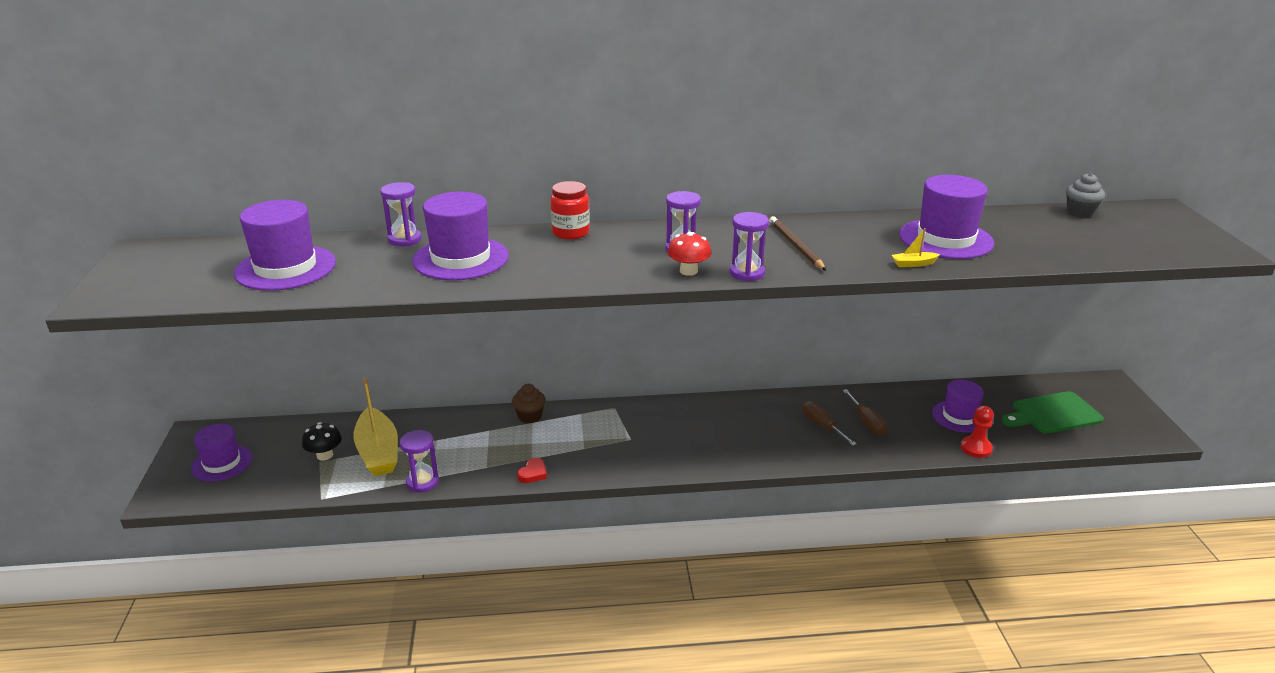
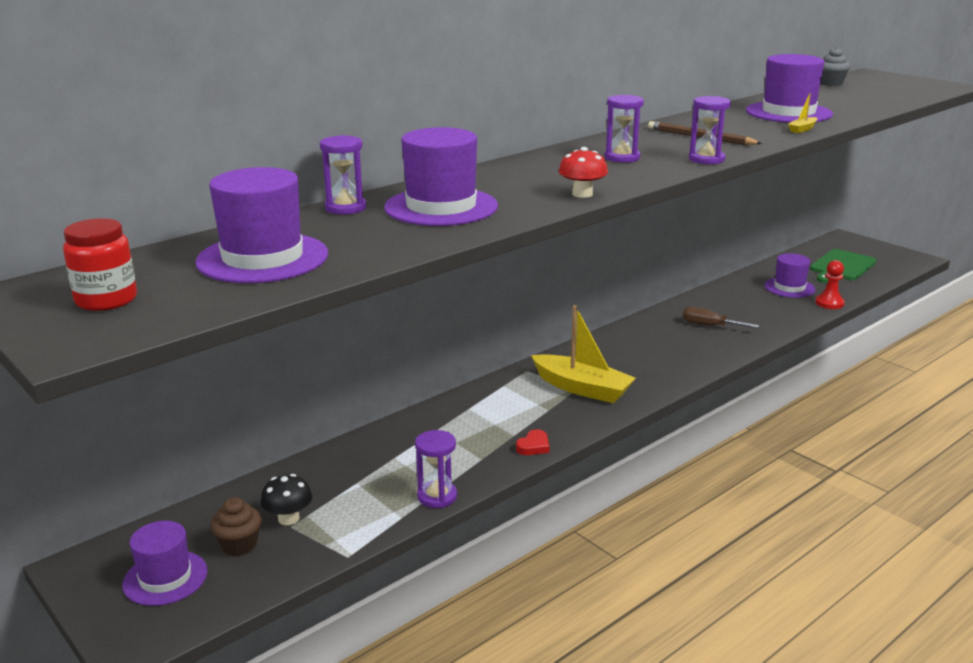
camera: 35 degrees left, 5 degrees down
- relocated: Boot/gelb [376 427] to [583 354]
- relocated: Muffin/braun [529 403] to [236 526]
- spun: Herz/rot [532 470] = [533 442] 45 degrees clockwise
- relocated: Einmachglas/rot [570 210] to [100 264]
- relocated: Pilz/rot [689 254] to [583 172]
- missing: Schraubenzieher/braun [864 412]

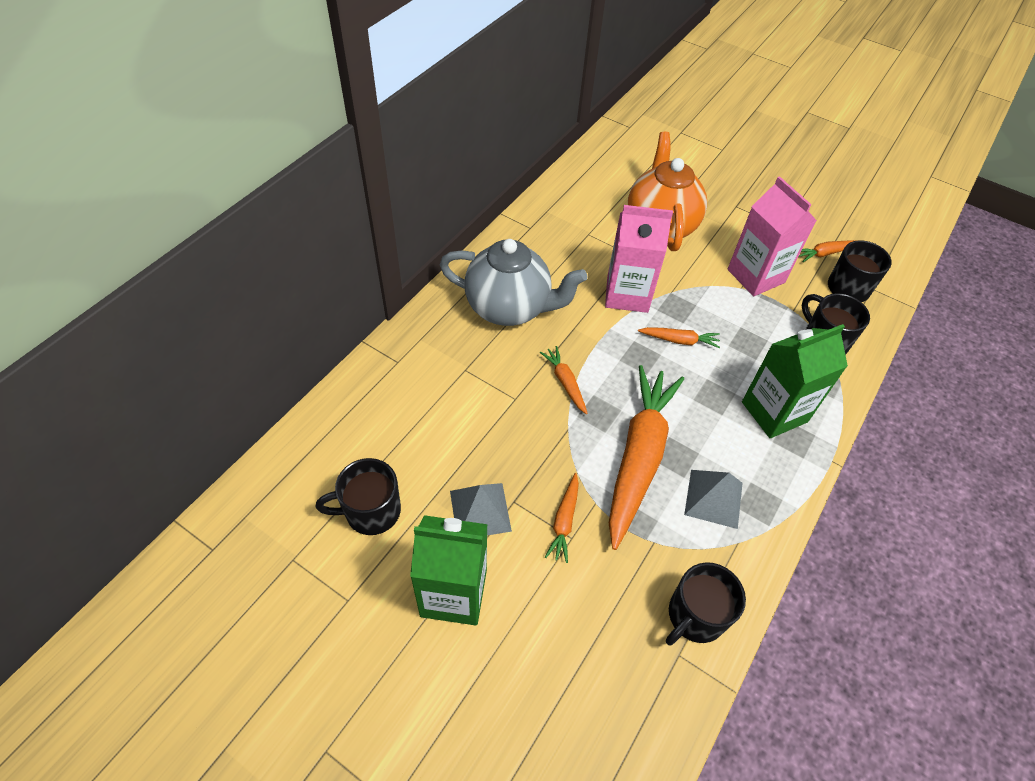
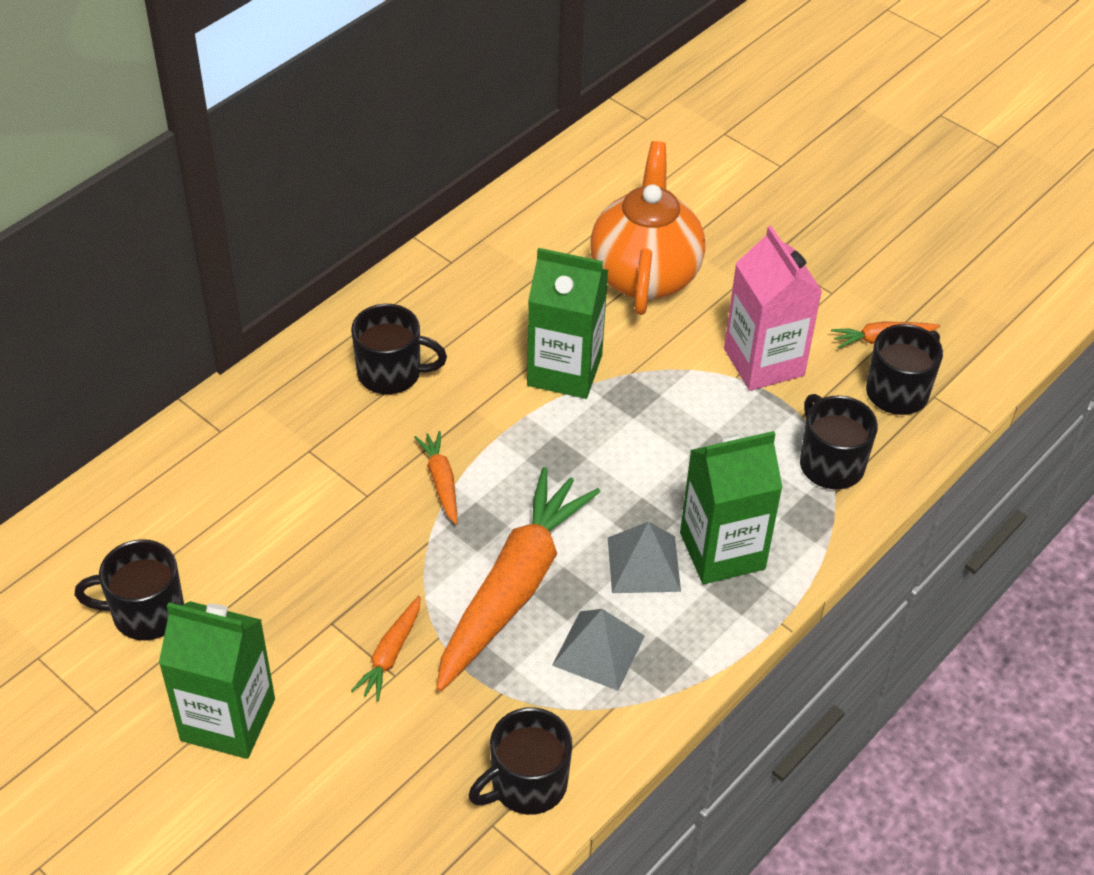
camera: 10 degrees right, 5 degrees down
- exchanged: Teekanne/grau [514 282] to Tasse/schwarz [399 349]
- relocated: Pyramide/grau [481 509] to [644 557]
- colour: Getränkekarton/rosa [639 259] to Getränkekarton/grün [567 323]
- missing: Karotte/orange [679 337]

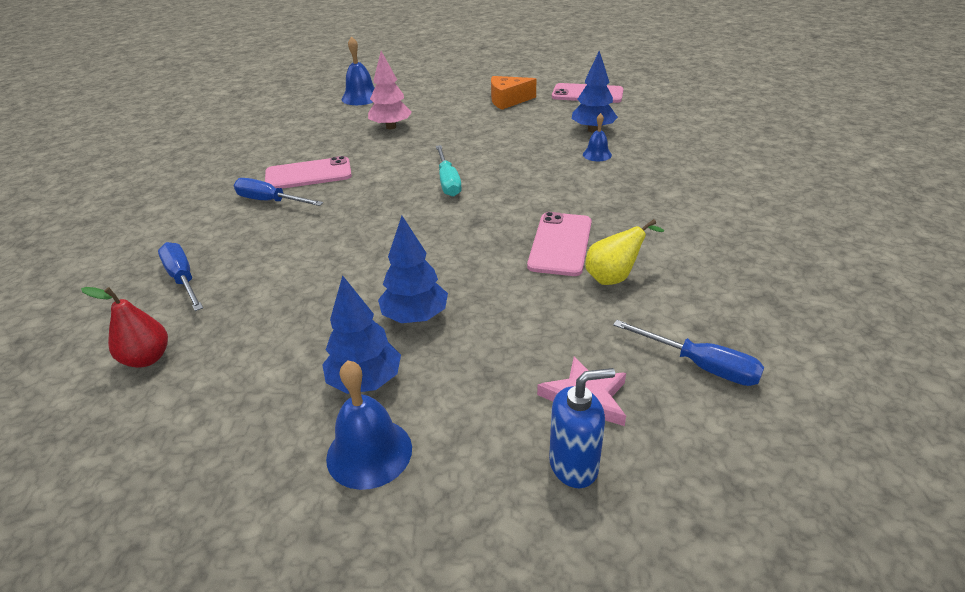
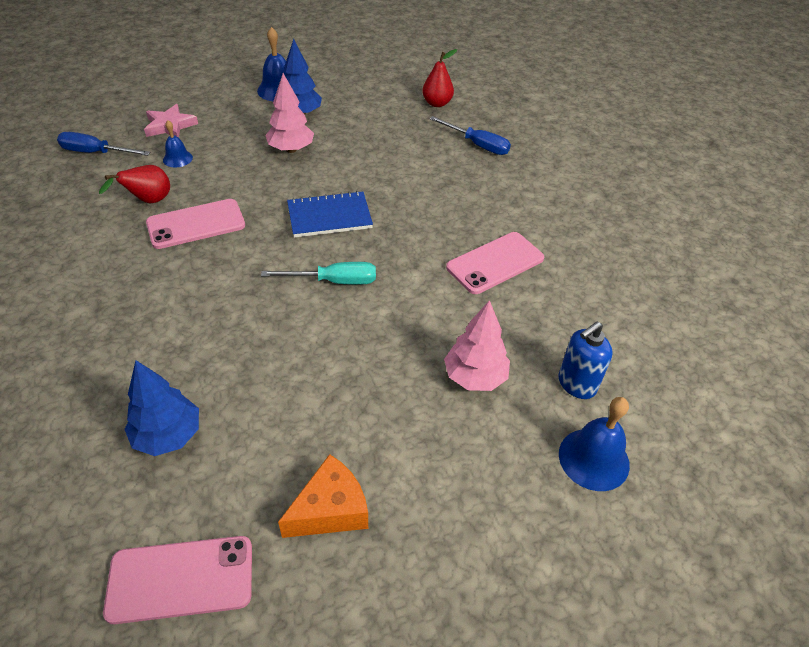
camera: 155 degrees right, 10 degrees up
- missing: Schraubenzieher/blau [278 192]
- colour: Baum/blau [413 269] to Baum/rosa [289 113]
- spun: Schraubenzieher/türkis [449 171] = [318 273] 120 degrees clockwise
- spun: Handy/rosa [559 244] = [195 224] 75 degrees clockwise
- relocated: Seifenspender/blau [582 428] to [585 360]
- relocated: Glocke/blau [597 137] to [178 144]
- colour: Birne/gelb [624 252] to Birne/rot [134 184]
- appeared: Notizbuch/blau [330 214]

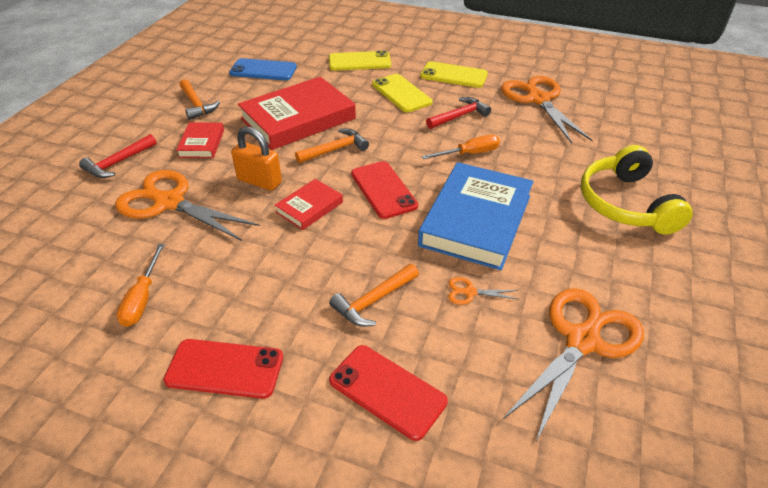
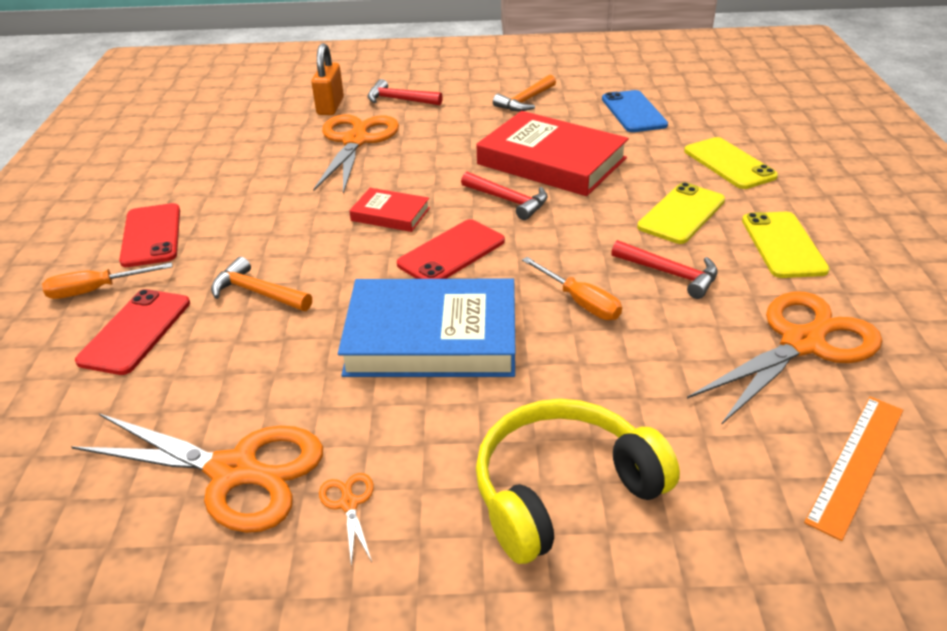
camera: 70 degrees right, 5 degrees down
- relocated: Schraubenzieher/orange [140 285] to [107 280]
- missing: Buch/rot [200 140]
- relocated: Vorhängeschloss/orange [256 159] to [327 79]
- colour: Hammer/orange [332 146] to Hammer/rot [504 196]
- relocated: Schere/orange [483 291] to [346 520]
- appeared: Lineal/orange [853 469]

★ ★ ★

Skipping the images, write out the whole listing exactly.

camera: 35 degrees left, 5 degrees down
- relocated: Boot/gelb [376 427] to [583 354]
- relocated: Muffin/braun [529 403] to [236 526]
- spun: Herz/rot [532 470] = [533 442] 45 degrees clockwise
- relocated: Einmachglas/rot [570 210] to [100 264]
- relocated: Pilz/rot [689 254] to [583 172]
- missing: Schraubenzieher/braun [864 412]

camera: 10 degrees right, 5 degrees down
- exchanged: Teekanne/grau [514 282] to Tasse/schwarz [399 349]
- relocated: Pyramide/grau [481 509] to [644 557]
- colour: Getränkekarton/rosa [639 259] to Getränkekarton/grün [567 323]
- missing: Karotte/orange [679 337]

camera: 155 degrees right, 10 degrees up
- missing: Schraubenzieher/blau [278 192]
- colour: Baum/blau [413 269] to Baum/rosa [289 113]
- spun: Schraubenzieher/türkis [449 171] = [318 273] 120 degrees clockwise
- spun: Handy/rosa [559 244] = [195 224] 75 degrees clockwise
- relocated: Seifenspender/blau [582 428] to [585 360]
- relocated: Glocke/blau [597 137] to [178 144]
- colour: Birne/gelb [624 252] to Birne/rot [134 184]
- appeared: Notizbuch/blau [330 214]

camera: 70 degrees right, 5 degrees down
- relocated: Schraubenzieher/orange [140 285] to [107 280]
- missing: Buch/rot [200 140]
- relocated: Vorhängeschloss/orange [256 159] to [327 79]
- colour: Hammer/orange [332 146] to Hammer/rot [504 196]
- relocated: Schere/orange [483 291] to [346 520]
- appeared: Lineal/orange [853 469]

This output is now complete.